**Task brief:**
Those lines of the records that contain "purple" are to be located and copied.

Collection entries:
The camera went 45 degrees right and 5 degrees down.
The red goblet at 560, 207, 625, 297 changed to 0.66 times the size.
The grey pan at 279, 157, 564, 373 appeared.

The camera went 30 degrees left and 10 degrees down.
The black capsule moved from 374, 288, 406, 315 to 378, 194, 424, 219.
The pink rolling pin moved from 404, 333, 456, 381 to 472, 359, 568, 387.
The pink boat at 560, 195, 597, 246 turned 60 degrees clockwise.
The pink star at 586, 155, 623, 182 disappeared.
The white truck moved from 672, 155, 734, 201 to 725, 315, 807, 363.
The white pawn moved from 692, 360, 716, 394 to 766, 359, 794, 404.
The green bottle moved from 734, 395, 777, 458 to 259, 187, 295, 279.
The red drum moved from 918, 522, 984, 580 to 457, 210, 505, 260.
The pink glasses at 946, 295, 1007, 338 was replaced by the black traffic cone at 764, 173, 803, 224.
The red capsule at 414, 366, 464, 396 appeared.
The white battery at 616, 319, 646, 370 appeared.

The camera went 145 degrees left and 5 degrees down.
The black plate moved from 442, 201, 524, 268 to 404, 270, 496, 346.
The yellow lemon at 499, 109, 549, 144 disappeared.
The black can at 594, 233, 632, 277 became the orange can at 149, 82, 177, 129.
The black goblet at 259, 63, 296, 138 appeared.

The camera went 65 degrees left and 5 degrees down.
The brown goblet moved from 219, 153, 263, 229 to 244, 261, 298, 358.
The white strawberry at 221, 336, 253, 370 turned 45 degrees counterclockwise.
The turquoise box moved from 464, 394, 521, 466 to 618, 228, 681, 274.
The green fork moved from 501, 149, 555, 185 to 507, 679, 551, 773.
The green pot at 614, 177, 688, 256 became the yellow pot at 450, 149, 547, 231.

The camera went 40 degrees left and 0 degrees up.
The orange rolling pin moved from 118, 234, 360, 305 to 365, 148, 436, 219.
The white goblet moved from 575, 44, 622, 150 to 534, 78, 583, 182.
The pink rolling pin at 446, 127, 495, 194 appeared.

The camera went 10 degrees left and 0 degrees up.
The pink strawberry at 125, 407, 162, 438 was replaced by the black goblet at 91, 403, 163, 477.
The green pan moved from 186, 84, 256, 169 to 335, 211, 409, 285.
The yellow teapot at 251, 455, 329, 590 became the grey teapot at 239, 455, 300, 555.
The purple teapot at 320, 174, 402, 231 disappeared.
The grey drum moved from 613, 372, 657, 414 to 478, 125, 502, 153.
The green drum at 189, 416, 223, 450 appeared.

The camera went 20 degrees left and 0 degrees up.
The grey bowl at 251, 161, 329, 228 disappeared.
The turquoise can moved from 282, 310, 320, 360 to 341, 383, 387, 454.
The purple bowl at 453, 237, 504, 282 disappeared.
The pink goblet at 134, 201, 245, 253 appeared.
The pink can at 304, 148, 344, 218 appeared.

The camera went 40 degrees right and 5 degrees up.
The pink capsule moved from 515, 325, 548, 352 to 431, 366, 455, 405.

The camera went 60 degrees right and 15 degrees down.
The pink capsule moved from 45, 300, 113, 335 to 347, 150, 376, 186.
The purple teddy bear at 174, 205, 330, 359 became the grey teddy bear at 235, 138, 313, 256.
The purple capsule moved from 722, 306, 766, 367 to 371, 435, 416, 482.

**Task response:**
The purple teapot at 320, 174, 402, 231 disappeared.
The purple bowl at 453, 237, 504, 282 disappeared.
The purple teddy bear at 174, 205, 330, 359 became the grey teddy bear at 235, 138, 313, 256.
The purple capsule moved from 722, 306, 766, 367 to 371, 435, 416, 482.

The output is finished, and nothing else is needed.